── MATERIALS PROVIDED ──

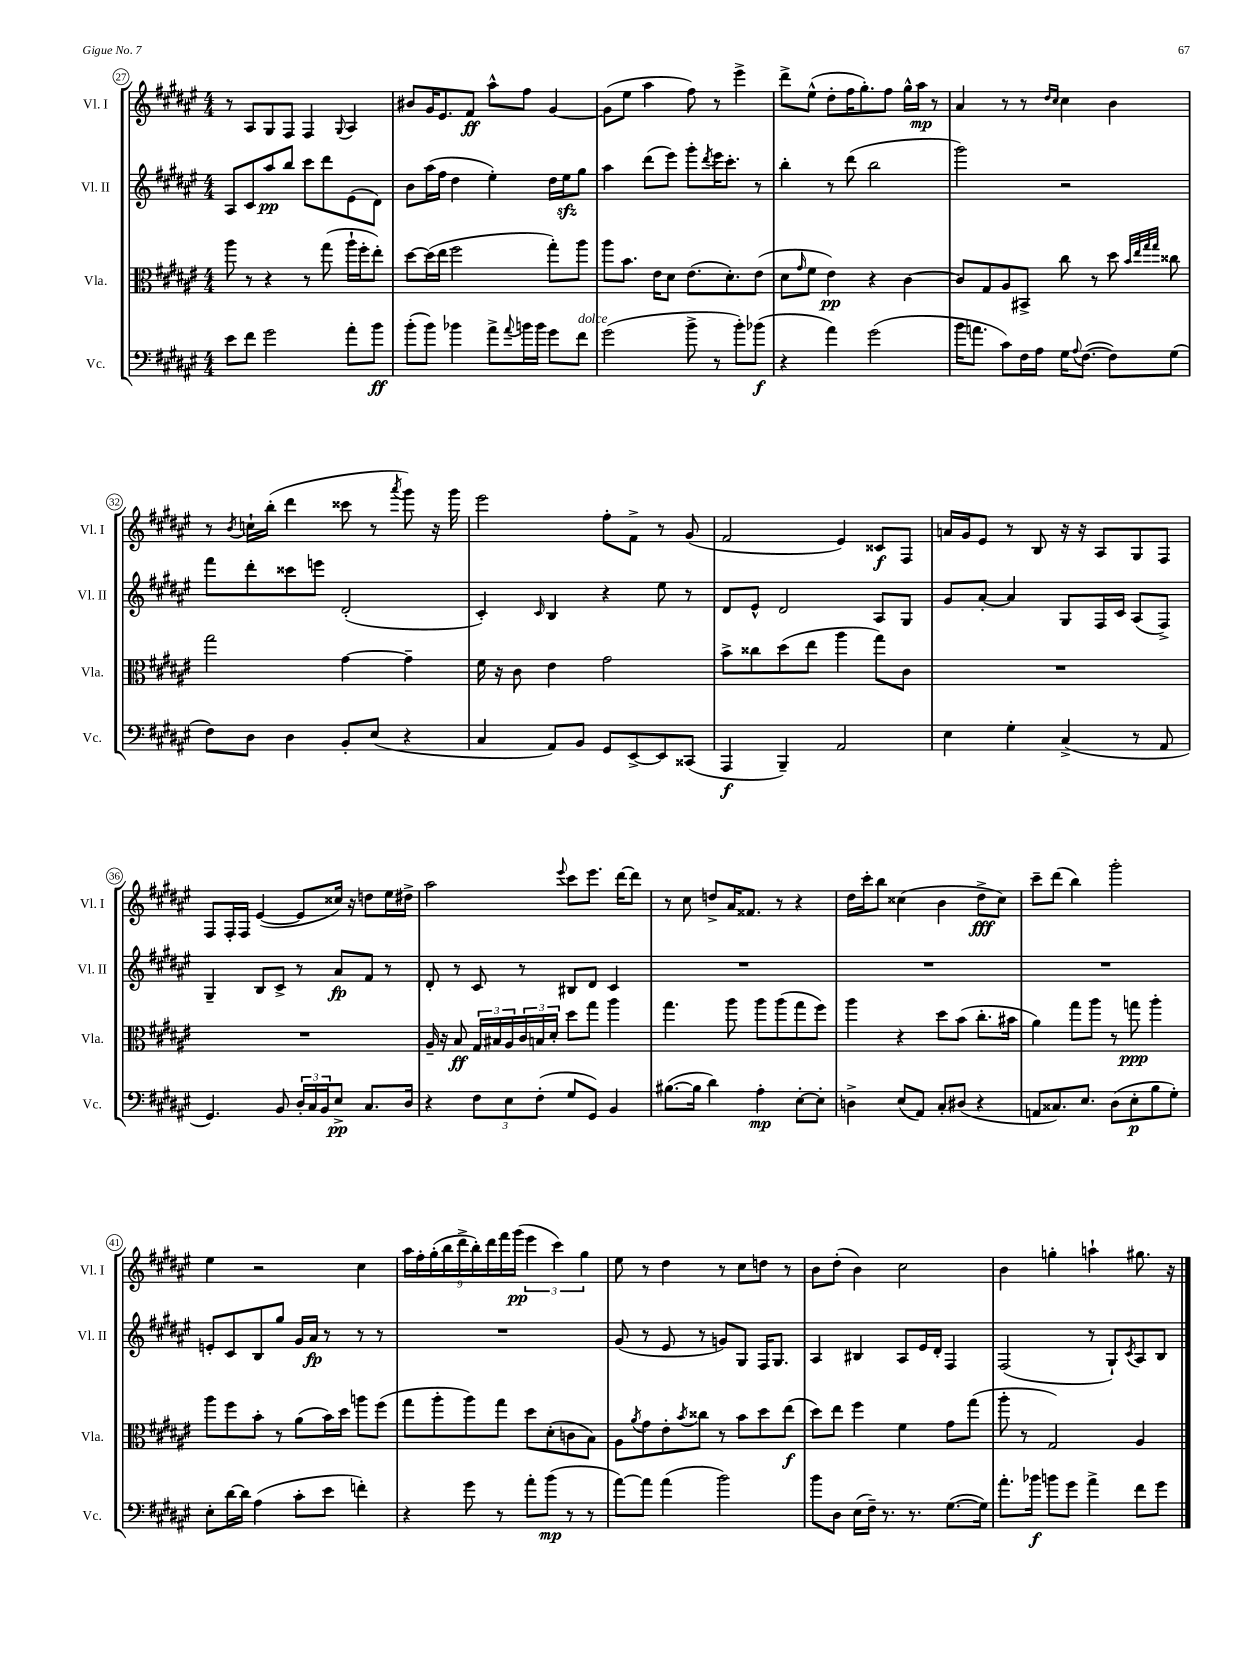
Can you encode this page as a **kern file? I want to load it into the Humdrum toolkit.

**kern	**dynam	**kern	**dynam	**kern	**dynam	**kern	**dynam
*part4	*part4	*part3	*part3	*part2	*part2	*part1	*part1
*staff4	*staff4	*staff3	*staff3	*staff2	*staff2	*staff1	*staff1
*I"Vc.	*	*I"Vla.	*	*I"Vl. II	*	*I"Vl. I	*
*I'Vc.	*	*I'Vla.	*	*I'Vl. II	*	*I'Vl. I	*
*clefF4	*	*clefC3	*	*clefG2	*	*clefG2	*
*k[f#c#g#d#a#e#]	*	*k[f#c#g#d#a#e#]	*	*k[f#c#g#d#a#e#]	*	*k[f#c#g#d#a#e#]	*
*M4/4	*	*M4/4	*	*M4/4	*	*M4/4	*
=27	=27	=27	=27	=27	=27	=27	=27
8e#\L	.	8aa#\	.	8A#/L	.	8r	.
8f#\J	.	8r	.	8c#/	.	8A#/L	.
2g#\	.	4r	.	8aa#/	pp	8G#/	.
.	.	.	.	8bb/J	.	8F#/J	.
.	.	8r	.	8ccc#\L	.	4F#/	.
.	.	(8gg#\	.	8ddd#\	.	.	.
.	.	.	.	.	.	8qqG#/	.
8a#'\L	.	16aa#`\LL	.	(8e#\	.	4A#/	.
.	.	16ff#'\J	.	.	.	.	.
8b\J	ff	8ee#'\J)	.	8d#\J)	.	.	.
=28	=28	=28	=28	=28	=28	=28	=28
(8b'\L	.	[8dd#\L	.	8b\L	.	8b#X/L	.
8b\J)	.	(16dd#\L]	.	(16aa#\L	.	16g#/K	.
.	.	16ee#\JJ	.	16ff#\JJ	.	8.e#/	.
4b-X\	.	2ff#\	.	4dd#\	.	.	.
.	.	.	.	.	.	8f#/J	ff
8a#^\L	.	.	.	4ee#'\)	.	8aa#^^\L	.
8qqa#/	.	.	.	.	.	.	.
16bn\L	.	.	.	.	.	8ff#\J	.
16b\JJ	.	.	.	.	.	.	.
8g#\L	.	8gg#'\L)	.	16dd#\LL	.	[4g#/	.
.	.	.	.	16ee#zz\J	.	.	.
!LO:TX:a:i:t=dolce	!	!	!	!	!	!	!
8f#\J	.	8aa#\J	.	8gg#\J	.	.	.
=29	=29	=29	=29	=29	=29	=29	=29
(2g#\	.	8aa#\L	.	4aa#\	.	(8g#\L]	.
.	.	8.b\J	.	.	.	8ee#\J	.
.	.	.	.	(8ddd#\L	.	4aa#\	.
.	.	16e#\KL	.	.	.	.	.
.	.	8d#\J	.	8eee#\J)	.	.	.
8b^\	.	(8.e#\L	.	8ggg#'\L	.	8ff#\)	.
.	.	.	.	8qddd#/	.	.	.
8r	.	.	.	16eee#\K	.	8r	.
.	.	8.d#'\)	.	8.ccc#'\J	.	.	.
8b'\L)	.	.	.	.	.	4eee#^\	.
(8b-X\J	f	(8e#\J	.	8r	.	.	.
=30	=30	=30	=30	=30	=30	=30	=30
4r	.	8d#\L	.	4bb'\	.	8ddd#^\L	.
.	.	16qqg#/	.	.	.	.	.
.	.	8f#\J	.	.	.	(8ee#^^\J	.
4a#\)	.	4e#\)	pp	8r	.	8dd#'\L	.
.	.	.	.	(8ddd#\	.	16ff#\K	.
.	.	.	.	.	.	8.gg#'\)	.
(2g#\	.	4r	.	2bb\	.	.	.
.	.	.	.	.	.	8ff#\J	.
.	.	[4c#\	.	.	.	16gg#^^\LL	.
.	.	.	.	.	.	16aa#\JJ	mp
.	.	.	.	.	.	8r	.
=31	=31	=31	=31	=31	=31	=31	=31
16b\KL	.	8c#/L]	.	2ggg#\)	.	4a#/	.
8.an\J	.	.	.	.	.	.	.
.	.	8G#/	.	.	.	.	.
8c#\L)	.	8A#/	.	.	.	8r	.
16F#\L	.	8BB#X^/J	.	.	.	8r	.
16A#\JJ	.	.	.	.	.	.	.
.	.	.	.	.	.	16qqdd#/LL	.
.	.	.	.	.	.	16qqcc#/JJ	.
16G#\KL	.	8cc#\	.	2r	.	4cc#\	.
8qqA#/	.	.	.	.	.	.	.
([8.F#\J	.	.	.	.	.	.	.
.	.	8r	.	.	.	.	.
8F#\L])	.	8dd#\	.	.	.	4b\	.
.	.	32qqb/LLL	.	.	.	.	.
.	.	32qqee#/	.	.	.	.	.
.	.	32qqgg#/	.	.	.	.	.
.	.	32qqgg#/JJJ	.	.	.	.	.
(8G#\J	.	8cc##X\	.	.	.	.	.
!!LO:LB:g=z
=32	=32	=32	=32	=32	=32	=32	=32
8F#\L)	.	2gg#\	.	8fff#\L	.	8r	.
.	.	.	.	.	.	8qb/	.
8D#\J	.	.	.	8ddd#'\	.	16ccn`\LL	.
.	.	.	.	.	.	(16bb'\JJ	.
4D#\	.	.	.	8ccc##X\	.	4ddd#\	.
.	.	.	.	8eeen\J	.	.	.
8BB'/L	.	[4g#\	.	(2d#'/	.	8ccc##X\	.
(8E#/J	.	.	.	.	.	8r	.
.	.	.	.	.	.	8qaaa#/	.
4r	.	4g#~\]	.	.	.	8ggg#\)	.
.	.	.	.	.	.	16r	.
.	.	.	.	.	.	16ggg#\	.
=33	=33	=33	=33	=33	=33	=33	=33
4C#/	.	16f#\	.	4c#'/)	.	2eee#\	.
.	.	16r	.	.	.	.	.
.	.	8c#\	.	.	.	.	.
.	.	.	.	16qqc#/	.	.	.
8AA#/L)	.	4e#\	.	4B/	.	.	.
8BB/J	.	.	.	.	.	.	.
8GG#/L	.	2g#\	.	4r	.	8ff#'\L	.
[8EE#^/	.	.	.	.	.	8f#^\J	.
8EE#/]	.	.	.	8ee#\	.	8r	.
(8CC##X/J	.	.	.	8r	.	(8g#/	.
=34	=34	=34	=34	=34	=34	=34	=34
4AAA#/	f	8b^\L	.	8d#/L	.	2f#/	.
.	.	8cc##X\	.	8e#^^/J	.	.	.
4BBB~/)	.	(8dd#\	.	2d#/	.	.	.
.	.	8ee#\J	.	.	.	.	.
2AA#/	.	4aa#\	.	.	.	4e#/)	.
.	.	8gg#\L)	.	8A#/L	.	8c##X/L	f
.	.	8c#\J	.	8G#/J	.	8F#/J	.
=35	=35	=35	=35	=35	=35	=35	=35
4E#\	.	1r	.	8g#/L	.	16an/LL	.
.	.	.	.	.	.	16g#/J	.
.	.	.	.	[8a#'/J	.	8e#/J	.
4G#'\	.	.	.	4a#/]	.	8r	.
.	.	.	.	.	.	8B/	.
(4C#^/	.	.	.	8G#/L	.	16r	.
.	.	.	.	.	.	16r	.
.	.	.	.	16F#/L	.	8A#/L	.
.	.	.	.	16c#/JJ	.	.	.
8r	.	.	.	(8A#/L	.	8G#/	.
8AA#/	.	.	.	8F#^/J)	.	8F#/J	.
!!LO:LB:g=z
=36	=36	=36	=36	=36	=36	=36	=36
4.GG#/)	.	1r	.	4G#~/	.	8F#/L	.
.	.	.	.	.	.	16F#'/L	.
.	.	.	.	.	.	16F#/JJ	.
.	.	.	.	8B/L	.	([4e#/	.
8BB/	.	.	.	8c#^/J	.	.	.
24D#'/LL	.	.	.	8r	.	8e#/L]	.
24C#/	.	.	.	.	.	.	.
24BB/J	.	.	.	.	.	.	.
8E#^/J	pp	.	.	8a#/L	fp	16cc##X/Jk)	.
.	.	.	.	.	.	16r	.
8.C#/L	.	.	.	8f#/J	.	8ddn\L	.
.	.	.	.	8r	.	16ee#\L	.
16D#/Jk	.	.	.	.	.	16dd#X^\JJ	.
=37	=37	=37	=37	=37	=37	=37	=37
4r	.	16A#~/	.	8d#'/	.	2aa#\	.
.	.	16r	.	.	.	.	.
.	.	8B/	ff	8r	.	.	.
12F#\L	.	24G#/LL	.	8c#/	.	.	.
.	.	24B#X/	.	.	.	.	.
12E#\	.	24A#/	.	.	.	.	.
.	.	24c#/	.	8r	.	.	.
(12F#'\J	.	24Bn/	.	.	.	.	.
.	.	24d#'/JJ	.	.	.	.	.
.	.	.	.	.	.	8qqeee#/	.
8G#/L	.	8dd#\L	.	8B#X/L	.	8ccc#\L	.
8GG#/J)	.	8gg#\J	.	8d#/J	.	8.eee#\J	.
4BB/	.	4aa#\	.	4c#/	.	.	.
.	.	.	.	.	.	[16ddd#\KL	.
.	.	.	.	.	.	8ddd#\J]	.
=38	=38	=38	=38	=38	=38	=38	=38
([8.B#X\L	.	4.gg#\	.	1r	.	8r	.
.	.	.	.	.	.	8cc#\	.
16B#\Jk]	.	.	.	.	.	.	.
4d#\)	.	.	.	.	.	8ddn^/L	.
.	.	8aa#\	.	.	.	16a#/K	.
.	.	.	.	.	.	8.f##X/J	.
4A#'\	mp	8aa#\L	.	.	.	.	.
.	.	(8aa#\	.	.	.	8r	.
[8E#'\L	.	8gg#\	.	.	.	4r	.
8E#'\J]	.	8ff#\J)	.	.	.	.	.
=39	=39	=39	=39	=39	=39	=39	=39
4Dn^\	.	4aa#\	.	1r	.	16dd#\LL	.
.	.	.	.	.	.	16ccc#'\J	.
.	.	.	.	.	.	8bb\J	.
(8E#/L	.	4r	.	.	.	(4cc##X\	.
8AA#/J)	.	.	.	.	.	.	.
8C#'/L	.	8dd#\L	.	.	.	4b\	.
(8D#X/J	.	(8b\J	.	.	.	.	.
4r	.	8.cc#'\L	.	.	.	8dd#^\L	fff
.	.	.	.	.	.	8cc##\J)	.
.	.	16b#X\Jk	.	.	.	.	.
=40	=40	=40	=40	=40	=40	=40	=40
8AAn/L	.	4a#\)	.	1r	.	8ccc#~\L	.
8.C##X/)	.	.	.	.	.	(8ddd#\J	.
.	.	8gg#\L	.	.	.	4bb\)	.
8.E#/J	.	.	.	.	.	.	.
.	.	8aa#\J	.	.	.	.	.
(8D#\L	.	8r	.	.	.	2ggg#'\	.
8E#'\	p	8ggn\	ppp	.	.	.	.
8B\	.	4aa#'\	.	.	.	.	.
8G#'\J)	.	.	.	.	.	.	.
!!LO:LB:g=z
=41	=41	=41	=41	=41	=41	=41	=41
8E#'\L	.	8aa#\L	.	8en'/L	.	4ee#\	.
[16d#\L	.	8ff#\	.	8c#/	.	.	.
16d#\JJ]	.	.	.	.	.	.	.
(4A#\	.	8b'\J	.	8B/	.	2r	.
.	.	8r	.	8gg#/J	.	.	.
8c#'\L	.	(8a#\L	.	16g#/LL	.	.	.
.	.	.	.	16a#/JJ	fp	.	.
8e#\J	.	16b\L)	.	8r	.	.	.
.	.	16dd#\JJ	.	.	.	.	.
4fn'\)	.	8aan\L	.	8r	.	4cc#\	.
.	.	(8ff#\J	.	8r	.	.	.
=42	=42	=42	=42	=42	=42	=42	=42
4r	.	8gg#\L	.	1r	.	18aa#\LL	.
.	.	.	.	.	.	18ff#'\	.
.	.	.	.	.	.	(18gg#'\	.
.	.	8aa#'\	.	.	.	.	.
.	.	.	.	.	.	18bb\	.
.	.	.	.	.	.	18ddd#^\	.
8g#\	.	8aa#\)	.	.	.	.	.
.	.	.	.	.	.	18bb'\)	.
.	.	.	.	.	.	18ddd#\	.
8r	.	8gg#\J	.	.	.	.	.
.	.	.	.	.	.	18fff#\	.
.	.	.	.	.	.	(18ggg#\JJ	pp
8a#'\L	.	8dd#\L	.	.	.	6eee#\	.
(8b\J	mp	(8d#'\	.	.	.	.	.
.	.	.	.	.	.	6ccc#\)	.
8r	.	8cn\	.	.	.	.	.
.	.	.	.	.	.	6gg#\	.
8r	.	8B\J)	.	.	.	.	.
=43	=43	=43	=43	=43	=43	=43	=43
[8a#\L)	.	8A#\L	.	(8g#/	.	8ee#\	.
.	.	8qa#/	.	.	.	.	.
8a#\J]	.	8g#\	.	8r	.	8r	.
(4a#\	.	8e#'\	.	8e#/	.	4dd#\	.
.	.	8qb/	.	.	.	.	.
.	.	8cc##X\J	.	8r	.	.	.
2b\)	.	8r	.	8gn/L)	.	8r	.
.	.	8b\L	.	8G#/J	.	8cc#\L	.
.	.	8dd#\	.	16F#/KL	.	8ddn\J	.
.	.	.	.	8.G#/J	.	.	.
.	.	(8ee#\J	f	.	.	8r	.
=44	=44	=44	=44	=44	=44	=44	=44
8b\L	.	8dd#\L)	.	4A#/	.	8b\L	.
8D#\J	.	8ee#\J	.	.	.	(8dd#'\J	.
(16E#\LL	.	4ff#\	.	4B#X/	.	4b\)	.
16F#~\JJ)	.	.	.	.	.	.	.
8.r	.	.	.	.	.	.	.
.	.	4f#\	.	8A#/L	.	2cc#\	.
8.r	.	.	.	.	.	.	.
.	.	.	.	16e#/L	.	.	.
.	.	.	.	16d#'/JJ	.	.	.
([8.G#\L	.	8g#\L	.	4F#/	.	.	.
.	.	(8gg#\J	.	.	.	.	.
16G#\Jk])	.	.	.	.	.	.	.
=45	=45	=45	=45	=45	=45	=45	=45
8.a#'\L	.	8aa#'\	.	(2F#/	.	4b\	.
.	.	8r	.	.	.	.	.
16b-X\Jk	f	.	.	.	.	.	.
8bn\L	.	2G#/)	.	.	.	4ggn'\	.
8g#\J	.	.	.	.	.	.	.
4a#^\	.	.	.	8r	.	4aan`\	.
.	.	.	.	8G#`/L)	.	.	.
.	.	.	.	8qc#/	.	.	.
8f#\L	.	4A#/	.	8A#/	.	8.gg#X\	.
8g#\J	.	.	.	8B/J	.	.	.
.	.	.	.	.	.	16r	.
==	==	==	==	==	==	==	==
*-	*-	*-	*-	*-	*-	*-	*-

───

INSTRUCTION
Which lines of the listing contain the string "kern"? Show each of them in full.

WRITTEN RESPONSE
Can you encode this page as a **kern file? I want to load it into the Humdrum toolkit.
**kern	**dynam	**kern	**dynam	**kern	**dynam	**kern	**dynam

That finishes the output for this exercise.